• _What needs to be done_:
Return all of the data exactly, with nothing left out but the pictures.
==== Entries provided
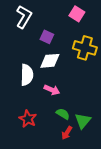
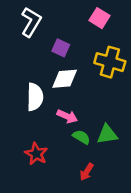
green semicircle: (63, 114) -> (81, 137), moved
green triangle: (83, 121) -> (107, 134), moved, turned 42

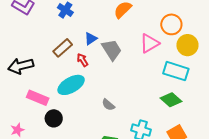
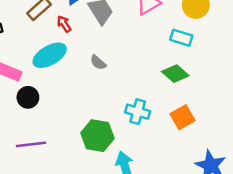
cyan rectangle: (176, 71) -> (181, 38), size x0.7
gray semicircle: (108, 105) -> (98, 62), moved

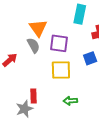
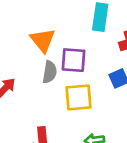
gray semicircle: (33, 45) -> (50, 72), moved, turned 42

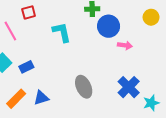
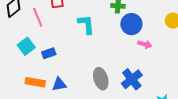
blue cross: (129, 87) -> (132, 79), moved
orange rectangle: (16, 99) -> (35, 82), turned 48

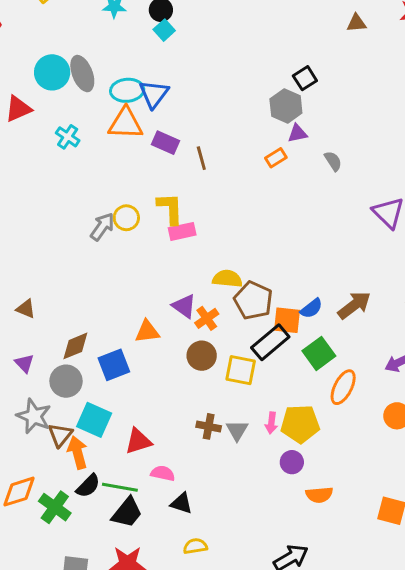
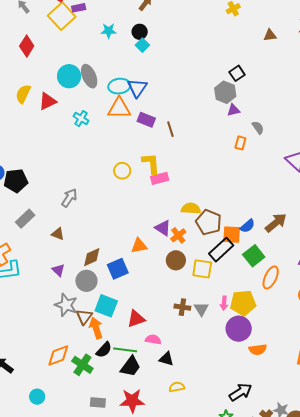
orange rectangle: (276, 158) -> (240, 143), moved, turned -40
gray arrow: (102, 227) -> (69, 198), moved
purple circle: (292, 462) -> (239, 329), size x1.6

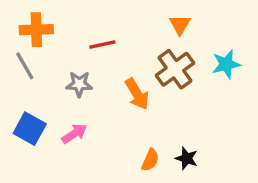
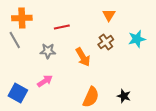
brown cross: (175, 69) -> (106, 42), size x0.7
blue square: (30, 129) -> (18, 93), moved
black star: (187, 158) -> (124, 96), moved
orange semicircle: (150, 160) -> (91, 97), size x1.5

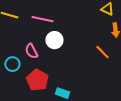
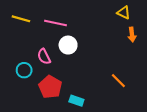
orange line: (102, 52) -> (118, 81), moved

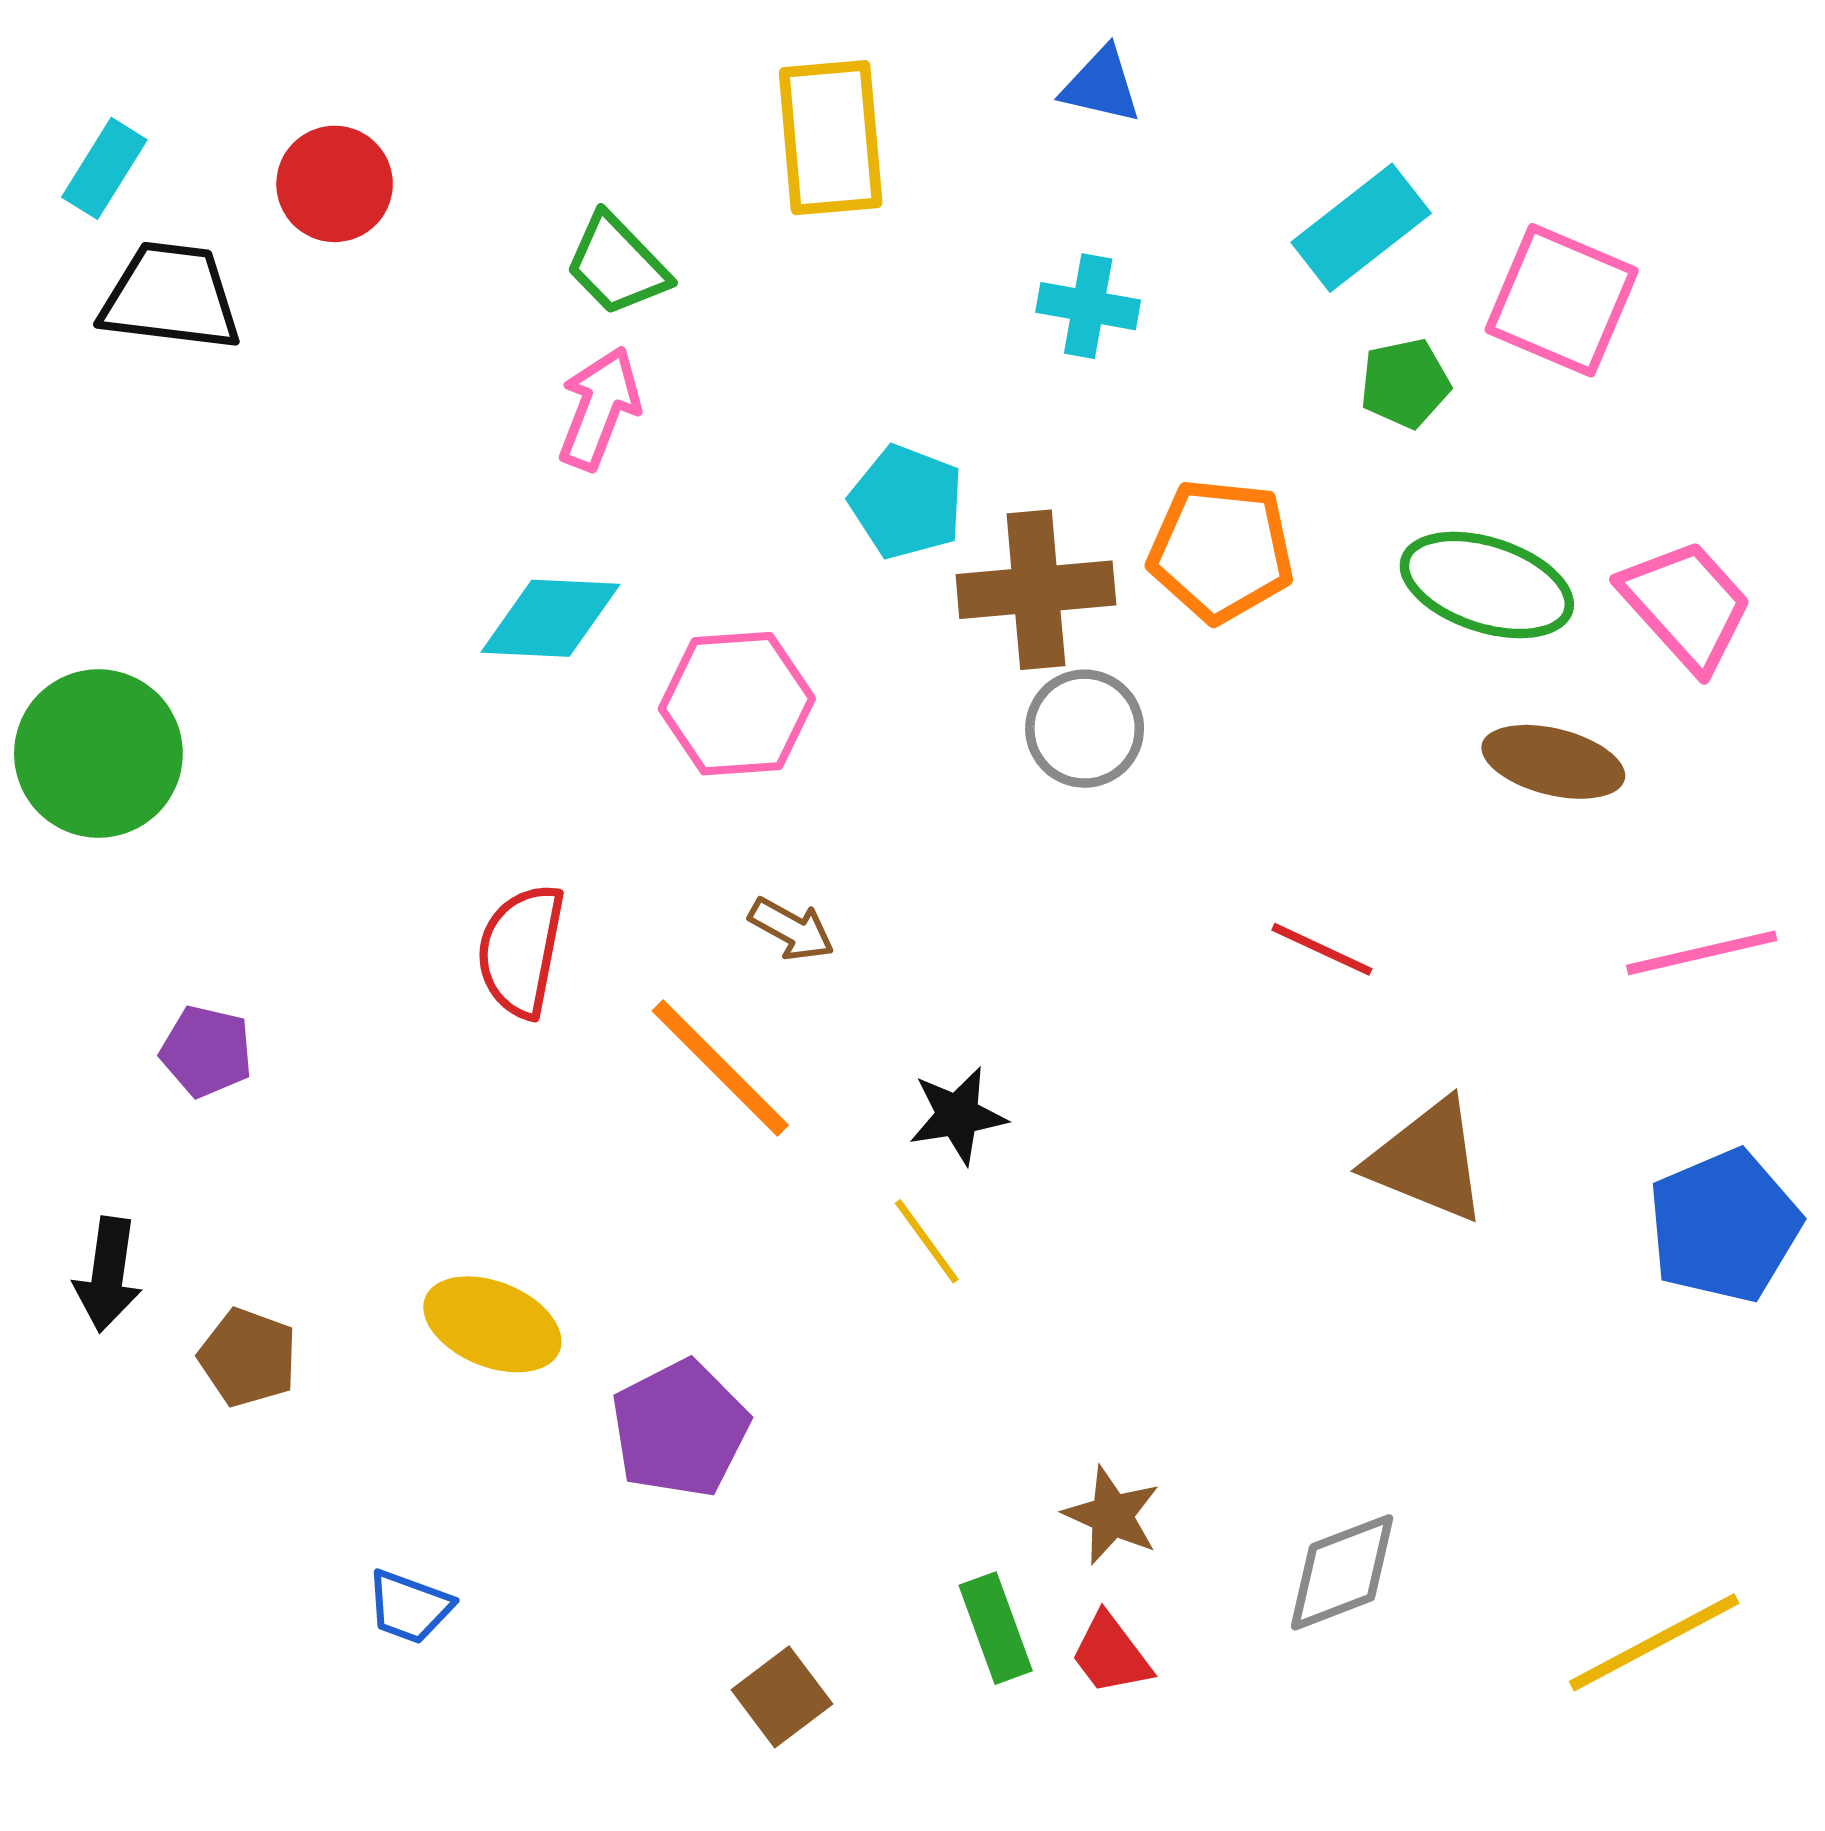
========
• _Problem solution_:
green semicircle: (63, 114) -> (81, 137), moved
green triangle: (83, 121) -> (107, 134), moved, turned 42

cyan rectangle: (176, 71) -> (181, 38), size x0.7
gray semicircle: (108, 105) -> (98, 62), moved

gray semicircle: (33, 45) -> (50, 72), moved, turned 42

blue cross: (129, 87) -> (132, 79), moved
orange rectangle: (16, 99) -> (35, 82), turned 48

orange rectangle: (276, 158) -> (240, 143), moved, turned -40
gray arrow: (102, 227) -> (69, 198), moved
purple circle: (292, 462) -> (239, 329), size x1.6

brown cross: (175, 69) -> (106, 42), size x0.7
blue square: (30, 129) -> (18, 93), moved
black star: (187, 158) -> (124, 96), moved
orange semicircle: (150, 160) -> (91, 97), size x1.5

orange line: (102, 52) -> (118, 81), moved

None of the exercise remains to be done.